Reproduce the data in its entirety, exactly as supplied.

*Source information*.

************

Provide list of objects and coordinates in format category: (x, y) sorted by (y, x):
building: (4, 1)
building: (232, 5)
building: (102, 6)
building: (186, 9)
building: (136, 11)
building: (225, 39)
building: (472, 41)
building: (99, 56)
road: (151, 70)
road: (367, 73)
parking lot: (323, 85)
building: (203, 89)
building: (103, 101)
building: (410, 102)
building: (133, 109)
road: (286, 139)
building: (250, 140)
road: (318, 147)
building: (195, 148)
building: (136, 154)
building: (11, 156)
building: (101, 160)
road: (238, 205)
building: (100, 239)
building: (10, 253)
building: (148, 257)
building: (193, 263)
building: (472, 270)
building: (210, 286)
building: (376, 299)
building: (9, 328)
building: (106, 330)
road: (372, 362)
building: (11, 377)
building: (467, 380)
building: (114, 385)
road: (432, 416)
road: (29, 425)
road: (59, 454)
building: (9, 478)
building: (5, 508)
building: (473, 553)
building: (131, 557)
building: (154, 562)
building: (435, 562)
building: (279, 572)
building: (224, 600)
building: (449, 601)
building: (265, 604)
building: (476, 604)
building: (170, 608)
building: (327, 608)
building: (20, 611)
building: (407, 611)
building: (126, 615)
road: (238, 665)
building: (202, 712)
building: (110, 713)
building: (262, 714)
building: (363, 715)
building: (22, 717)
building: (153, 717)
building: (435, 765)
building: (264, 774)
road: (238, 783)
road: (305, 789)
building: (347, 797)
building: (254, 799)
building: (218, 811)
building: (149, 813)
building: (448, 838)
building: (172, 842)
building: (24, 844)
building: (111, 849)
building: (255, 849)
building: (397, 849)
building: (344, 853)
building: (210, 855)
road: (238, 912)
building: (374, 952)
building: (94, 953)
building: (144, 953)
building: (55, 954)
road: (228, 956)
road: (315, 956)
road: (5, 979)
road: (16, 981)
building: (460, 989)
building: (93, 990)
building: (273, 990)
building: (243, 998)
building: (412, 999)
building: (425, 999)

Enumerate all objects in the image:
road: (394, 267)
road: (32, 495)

************

*Your solution*.
Provide list of objects and coordinates in format category: (x, y) sorted by (y, x):
building: (4, 1)
building: (232, 5)
building: (102, 6)
building: (186, 9)
building: (136, 11)
building: (225, 39)
building: (472, 41)
building: (99, 56)
road: (151, 70)
road: (367, 73)
parking lot: (323, 85)
building: (203, 89)
building: (103, 101)
building: (410, 102)
building: (133, 109)
road: (286, 139)
building: (250, 140)
road: (318, 147)
building: (195, 148)
building: (136, 154)
building: (11, 156)
building: (101, 160)
road: (238, 205)
building: (100, 239)
building: (10, 253)
building: (148, 257)
building: (193, 263)
building: (472, 270)
building: (210, 286)
building: (376, 299)
building: (9, 328)
building: (106, 330)
road: (372, 362)
building: (11, 377)
building: (467, 380)
building: (114, 385)
road: (432, 416)
road: (29, 425)
road: (59, 454)
building: (9, 478)
building: (5, 508)
building: (473, 553)
building: (131, 557)
building: (154, 562)
building: (435, 562)
building: (279, 572)
building: (224, 600)
building: (449, 601)
building: (265, 604)
building: (476, 604)
building: (170, 608)
building: (327, 608)
building: (20, 611)
building: (407, 611)
building: (126, 615)
road: (238, 665)
building: (202, 712)
building: (110, 713)
building: (262, 714)
building: (363, 715)
building: (22, 717)
building: (153, 717)
building: (435, 765)
building: (264, 774)
road: (238, 783)
road: (305, 789)
building: (347, 797)
building: (254, 799)
building: (218, 811)
building: (149, 813)
building: (448, 838)
building: (172, 842)
building: (24, 844)
building: (111, 849)
building: (255, 849)
building: (397, 849)
building: (344, 853)
building: (210, 855)
road: (238, 912)
building: (374, 952)
building: (94, 953)
building: (144, 953)
building: (55, 954)
road: (228, 956)
road: (315, 956)
road: (5, 979)
road: (16, 981)
building: (460, 989)
building: (93, 990)
building: (273, 990)
building: (243, 998)
building: (412, 999)
building: (425, 999)

Enumerate all objects in the image:
road: (394, 267)
road: (32, 495)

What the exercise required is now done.